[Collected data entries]

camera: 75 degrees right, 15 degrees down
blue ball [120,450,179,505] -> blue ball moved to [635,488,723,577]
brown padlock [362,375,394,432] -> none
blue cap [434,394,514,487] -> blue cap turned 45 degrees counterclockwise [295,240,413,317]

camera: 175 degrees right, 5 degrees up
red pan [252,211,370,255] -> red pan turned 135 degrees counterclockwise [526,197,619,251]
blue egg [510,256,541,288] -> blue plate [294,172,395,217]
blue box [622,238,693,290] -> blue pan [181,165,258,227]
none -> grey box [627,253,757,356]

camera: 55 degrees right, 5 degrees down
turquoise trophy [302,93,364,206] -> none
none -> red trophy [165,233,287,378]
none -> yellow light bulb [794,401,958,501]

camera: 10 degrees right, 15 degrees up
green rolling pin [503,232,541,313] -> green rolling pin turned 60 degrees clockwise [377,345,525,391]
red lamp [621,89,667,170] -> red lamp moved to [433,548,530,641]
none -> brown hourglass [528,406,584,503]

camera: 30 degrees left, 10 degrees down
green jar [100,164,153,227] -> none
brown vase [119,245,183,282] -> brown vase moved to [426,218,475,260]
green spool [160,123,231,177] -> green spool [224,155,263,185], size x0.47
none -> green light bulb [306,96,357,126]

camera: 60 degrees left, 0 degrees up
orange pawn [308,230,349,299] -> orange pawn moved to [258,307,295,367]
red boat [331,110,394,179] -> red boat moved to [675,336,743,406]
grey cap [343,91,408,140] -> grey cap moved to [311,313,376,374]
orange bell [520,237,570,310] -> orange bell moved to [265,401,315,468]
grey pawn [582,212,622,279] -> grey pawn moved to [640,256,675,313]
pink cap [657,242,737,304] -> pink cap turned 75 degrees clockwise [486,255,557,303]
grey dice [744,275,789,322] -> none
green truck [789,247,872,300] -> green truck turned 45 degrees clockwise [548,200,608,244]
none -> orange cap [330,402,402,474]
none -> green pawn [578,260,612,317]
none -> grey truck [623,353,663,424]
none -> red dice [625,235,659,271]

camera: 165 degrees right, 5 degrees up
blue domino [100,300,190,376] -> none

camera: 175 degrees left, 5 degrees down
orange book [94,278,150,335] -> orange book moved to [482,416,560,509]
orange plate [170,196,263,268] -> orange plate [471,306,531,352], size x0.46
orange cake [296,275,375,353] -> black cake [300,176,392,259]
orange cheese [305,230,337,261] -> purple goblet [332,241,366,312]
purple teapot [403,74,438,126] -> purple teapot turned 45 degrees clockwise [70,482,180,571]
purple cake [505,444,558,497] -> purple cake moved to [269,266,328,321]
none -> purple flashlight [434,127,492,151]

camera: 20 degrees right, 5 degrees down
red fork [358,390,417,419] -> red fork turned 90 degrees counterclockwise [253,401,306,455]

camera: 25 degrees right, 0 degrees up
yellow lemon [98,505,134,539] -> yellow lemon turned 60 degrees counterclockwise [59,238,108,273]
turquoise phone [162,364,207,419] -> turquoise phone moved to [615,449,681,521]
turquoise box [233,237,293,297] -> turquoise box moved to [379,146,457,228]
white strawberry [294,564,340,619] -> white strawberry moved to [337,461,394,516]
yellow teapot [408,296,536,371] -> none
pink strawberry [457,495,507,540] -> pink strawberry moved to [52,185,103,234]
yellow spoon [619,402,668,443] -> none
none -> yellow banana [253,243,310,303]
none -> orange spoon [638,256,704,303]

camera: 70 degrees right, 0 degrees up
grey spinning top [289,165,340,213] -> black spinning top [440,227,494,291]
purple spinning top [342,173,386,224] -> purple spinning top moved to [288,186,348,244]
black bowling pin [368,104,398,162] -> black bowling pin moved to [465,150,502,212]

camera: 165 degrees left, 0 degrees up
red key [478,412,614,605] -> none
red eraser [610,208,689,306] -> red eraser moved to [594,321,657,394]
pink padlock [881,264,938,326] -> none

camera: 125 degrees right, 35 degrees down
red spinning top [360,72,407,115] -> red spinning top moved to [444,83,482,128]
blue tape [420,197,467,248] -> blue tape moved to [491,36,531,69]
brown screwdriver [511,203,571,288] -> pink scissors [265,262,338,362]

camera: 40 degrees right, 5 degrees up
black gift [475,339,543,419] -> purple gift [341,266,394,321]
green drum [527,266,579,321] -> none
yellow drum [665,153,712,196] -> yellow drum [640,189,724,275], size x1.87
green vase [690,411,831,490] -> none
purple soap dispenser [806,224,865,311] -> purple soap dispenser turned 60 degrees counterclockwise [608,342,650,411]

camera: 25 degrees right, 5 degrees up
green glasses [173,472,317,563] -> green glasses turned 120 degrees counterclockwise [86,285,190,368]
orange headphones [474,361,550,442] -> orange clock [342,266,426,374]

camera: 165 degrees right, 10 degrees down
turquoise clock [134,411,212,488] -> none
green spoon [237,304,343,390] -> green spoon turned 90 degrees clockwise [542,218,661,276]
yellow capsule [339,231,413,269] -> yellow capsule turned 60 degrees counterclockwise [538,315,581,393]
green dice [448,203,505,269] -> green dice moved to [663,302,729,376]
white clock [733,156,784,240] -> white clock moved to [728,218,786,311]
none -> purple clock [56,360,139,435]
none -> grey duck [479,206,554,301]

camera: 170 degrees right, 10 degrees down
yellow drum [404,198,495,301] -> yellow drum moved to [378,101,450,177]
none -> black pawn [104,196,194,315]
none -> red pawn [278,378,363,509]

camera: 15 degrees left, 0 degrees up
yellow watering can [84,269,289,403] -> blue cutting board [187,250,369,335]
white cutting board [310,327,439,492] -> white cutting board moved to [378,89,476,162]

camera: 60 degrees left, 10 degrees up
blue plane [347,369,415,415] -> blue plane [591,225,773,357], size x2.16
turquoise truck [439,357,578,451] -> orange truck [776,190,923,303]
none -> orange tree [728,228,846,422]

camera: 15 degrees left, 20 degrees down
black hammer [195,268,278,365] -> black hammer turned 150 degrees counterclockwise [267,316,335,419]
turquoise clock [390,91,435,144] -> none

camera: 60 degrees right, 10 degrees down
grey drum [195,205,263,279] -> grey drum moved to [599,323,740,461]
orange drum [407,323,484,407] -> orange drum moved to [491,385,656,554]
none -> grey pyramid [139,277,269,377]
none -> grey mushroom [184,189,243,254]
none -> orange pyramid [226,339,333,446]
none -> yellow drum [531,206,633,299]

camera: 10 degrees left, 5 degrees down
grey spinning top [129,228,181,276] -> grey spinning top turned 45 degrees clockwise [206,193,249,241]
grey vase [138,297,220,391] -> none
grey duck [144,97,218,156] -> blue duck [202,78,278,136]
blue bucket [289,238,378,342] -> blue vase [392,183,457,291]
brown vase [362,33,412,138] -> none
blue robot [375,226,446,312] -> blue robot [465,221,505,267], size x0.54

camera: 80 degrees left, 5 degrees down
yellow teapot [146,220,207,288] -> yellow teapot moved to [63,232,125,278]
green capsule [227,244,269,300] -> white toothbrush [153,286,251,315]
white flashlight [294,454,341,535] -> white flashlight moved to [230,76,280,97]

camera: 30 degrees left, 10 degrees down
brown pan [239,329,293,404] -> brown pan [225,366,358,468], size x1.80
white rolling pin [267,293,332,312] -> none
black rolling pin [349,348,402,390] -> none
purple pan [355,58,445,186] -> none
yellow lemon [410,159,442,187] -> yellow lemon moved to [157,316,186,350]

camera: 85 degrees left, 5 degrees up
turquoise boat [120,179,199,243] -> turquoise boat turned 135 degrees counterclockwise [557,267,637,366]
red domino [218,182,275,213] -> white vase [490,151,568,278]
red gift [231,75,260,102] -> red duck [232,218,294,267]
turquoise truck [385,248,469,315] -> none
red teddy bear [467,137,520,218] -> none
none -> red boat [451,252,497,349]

— What the task asks —
Would you return all of the data exactly as given?

— Exercise solution —
camera: 75 degrees right, 15 degrees down
blue ball [120,450,179,505] -> blue ball moved to [635,488,723,577]
brown padlock [362,375,394,432] -> none
blue cap [434,394,514,487] -> blue cap turned 45 degrees counterclockwise [295,240,413,317]

camera: 175 degrees right, 5 degrees up
red pan [252,211,370,255] -> red pan turned 135 degrees counterclockwise [526,197,619,251]
blue egg [510,256,541,288] -> blue plate [294,172,395,217]
blue box [622,238,693,290] -> blue pan [181,165,258,227]
none -> grey box [627,253,757,356]

camera: 55 degrees right, 5 degrees down
turquoise trophy [302,93,364,206] -> none
none -> red trophy [165,233,287,378]
none -> yellow light bulb [794,401,958,501]

camera: 10 degrees right, 15 degrees up
green rolling pin [503,232,541,313] -> green rolling pin turned 60 degrees clockwise [377,345,525,391]
red lamp [621,89,667,170] -> red lamp moved to [433,548,530,641]
none -> brown hourglass [528,406,584,503]

camera: 30 degrees left, 10 degrees down
green jar [100,164,153,227] -> none
brown vase [119,245,183,282] -> brown vase moved to [426,218,475,260]
green spool [160,123,231,177] -> green spool [224,155,263,185], size x0.47
none -> green light bulb [306,96,357,126]

camera: 60 degrees left, 0 degrees up
orange pawn [308,230,349,299] -> orange pawn moved to [258,307,295,367]
red boat [331,110,394,179] -> red boat moved to [675,336,743,406]
grey cap [343,91,408,140] -> grey cap moved to [311,313,376,374]
orange bell [520,237,570,310] -> orange bell moved to [265,401,315,468]
grey pawn [582,212,622,279] -> grey pawn moved to [640,256,675,313]
pink cap [657,242,737,304] -> pink cap turned 75 degrees clockwise [486,255,557,303]
grey dice [744,275,789,322] -> none
green truck [789,247,872,300] -> green truck turned 45 degrees clockwise [548,200,608,244]
none -> orange cap [330,402,402,474]
none -> green pawn [578,260,612,317]
none -> grey truck [623,353,663,424]
none -> red dice [625,235,659,271]

camera: 165 degrees right, 5 degrees up
blue domino [100,300,190,376] -> none

camera: 175 degrees left, 5 degrees down
orange book [94,278,150,335] -> orange book moved to [482,416,560,509]
orange plate [170,196,263,268] -> orange plate [471,306,531,352], size x0.46
orange cake [296,275,375,353] -> black cake [300,176,392,259]
orange cheese [305,230,337,261] -> purple goblet [332,241,366,312]
purple teapot [403,74,438,126] -> purple teapot turned 45 degrees clockwise [70,482,180,571]
purple cake [505,444,558,497] -> purple cake moved to [269,266,328,321]
none -> purple flashlight [434,127,492,151]

camera: 20 degrees right, 5 degrees down
red fork [358,390,417,419] -> red fork turned 90 degrees counterclockwise [253,401,306,455]

camera: 25 degrees right, 0 degrees up
yellow lemon [98,505,134,539] -> yellow lemon turned 60 degrees counterclockwise [59,238,108,273]
turquoise phone [162,364,207,419] -> turquoise phone moved to [615,449,681,521]
turquoise box [233,237,293,297] -> turquoise box moved to [379,146,457,228]
white strawberry [294,564,340,619] -> white strawberry moved to [337,461,394,516]
yellow teapot [408,296,536,371] -> none
pink strawberry [457,495,507,540] -> pink strawberry moved to [52,185,103,234]
yellow spoon [619,402,668,443] -> none
none -> yellow banana [253,243,310,303]
none -> orange spoon [638,256,704,303]

camera: 70 degrees right, 0 degrees up
grey spinning top [289,165,340,213] -> black spinning top [440,227,494,291]
purple spinning top [342,173,386,224] -> purple spinning top moved to [288,186,348,244]
black bowling pin [368,104,398,162] -> black bowling pin moved to [465,150,502,212]

camera: 165 degrees left, 0 degrees up
red key [478,412,614,605] -> none
red eraser [610,208,689,306] -> red eraser moved to [594,321,657,394]
pink padlock [881,264,938,326] -> none

camera: 125 degrees right, 35 degrees down
red spinning top [360,72,407,115] -> red spinning top moved to [444,83,482,128]
blue tape [420,197,467,248] -> blue tape moved to [491,36,531,69]
brown screwdriver [511,203,571,288] -> pink scissors [265,262,338,362]

camera: 40 degrees right, 5 degrees up
black gift [475,339,543,419] -> purple gift [341,266,394,321]
green drum [527,266,579,321] -> none
yellow drum [665,153,712,196] -> yellow drum [640,189,724,275], size x1.87
green vase [690,411,831,490] -> none
purple soap dispenser [806,224,865,311] -> purple soap dispenser turned 60 degrees counterclockwise [608,342,650,411]

camera: 25 degrees right, 5 degrees up
green glasses [173,472,317,563] -> green glasses turned 120 degrees counterclockwise [86,285,190,368]
orange headphones [474,361,550,442] -> orange clock [342,266,426,374]

camera: 165 degrees right, 10 degrees down
turquoise clock [134,411,212,488] -> none
green spoon [237,304,343,390] -> green spoon turned 90 degrees clockwise [542,218,661,276]
yellow capsule [339,231,413,269] -> yellow capsule turned 60 degrees counterclockwise [538,315,581,393]
green dice [448,203,505,269] -> green dice moved to [663,302,729,376]
white clock [733,156,784,240] -> white clock moved to [728,218,786,311]
none -> purple clock [56,360,139,435]
none -> grey duck [479,206,554,301]

camera: 170 degrees right, 10 degrees down
yellow drum [404,198,495,301] -> yellow drum moved to [378,101,450,177]
none -> black pawn [104,196,194,315]
none -> red pawn [278,378,363,509]

camera: 15 degrees left, 0 degrees up
yellow watering can [84,269,289,403] -> blue cutting board [187,250,369,335]
white cutting board [310,327,439,492] -> white cutting board moved to [378,89,476,162]

camera: 60 degrees left, 10 degrees up
blue plane [347,369,415,415] -> blue plane [591,225,773,357], size x2.16
turquoise truck [439,357,578,451] -> orange truck [776,190,923,303]
none -> orange tree [728,228,846,422]

camera: 15 degrees left, 20 degrees down
black hammer [195,268,278,365] -> black hammer turned 150 degrees counterclockwise [267,316,335,419]
turquoise clock [390,91,435,144] -> none

camera: 60 degrees right, 10 degrees down
grey drum [195,205,263,279] -> grey drum moved to [599,323,740,461]
orange drum [407,323,484,407] -> orange drum moved to [491,385,656,554]
none -> grey pyramid [139,277,269,377]
none -> grey mushroom [184,189,243,254]
none -> orange pyramid [226,339,333,446]
none -> yellow drum [531,206,633,299]

camera: 10 degrees left, 5 degrees down
grey spinning top [129,228,181,276] -> grey spinning top turned 45 degrees clockwise [206,193,249,241]
grey vase [138,297,220,391] -> none
grey duck [144,97,218,156] -> blue duck [202,78,278,136]
blue bucket [289,238,378,342] -> blue vase [392,183,457,291]
brown vase [362,33,412,138] -> none
blue robot [375,226,446,312] -> blue robot [465,221,505,267], size x0.54

camera: 80 degrees left, 5 degrees down
yellow teapot [146,220,207,288] -> yellow teapot moved to [63,232,125,278]
green capsule [227,244,269,300] -> white toothbrush [153,286,251,315]
white flashlight [294,454,341,535] -> white flashlight moved to [230,76,280,97]

camera: 30 degrees left, 10 degrees down
brown pan [239,329,293,404] -> brown pan [225,366,358,468], size x1.80
white rolling pin [267,293,332,312] -> none
black rolling pin [349,348,402,390] -> none
purple pan [355,58,445,186] -> none
yellow lemon [410,159,442,187] -> yellow lemon moved to [157,316,186,350]

camera: 85 degrees left, 5 degrees up
turquoise boat [120,179,199,243] -> turquoise boat turned 135 degrees counterclockwise [557,267,637,366]
red domino [218,182,275,213] -> white vase [490,151,568,278]
red gift [231,75,260,102] -> red duck [232,218,294,267]
turquoise truck [385,248,469,315] -> none
red teddy bear [467,137,520,218] -> none
none -> red boat [451,252,497,349]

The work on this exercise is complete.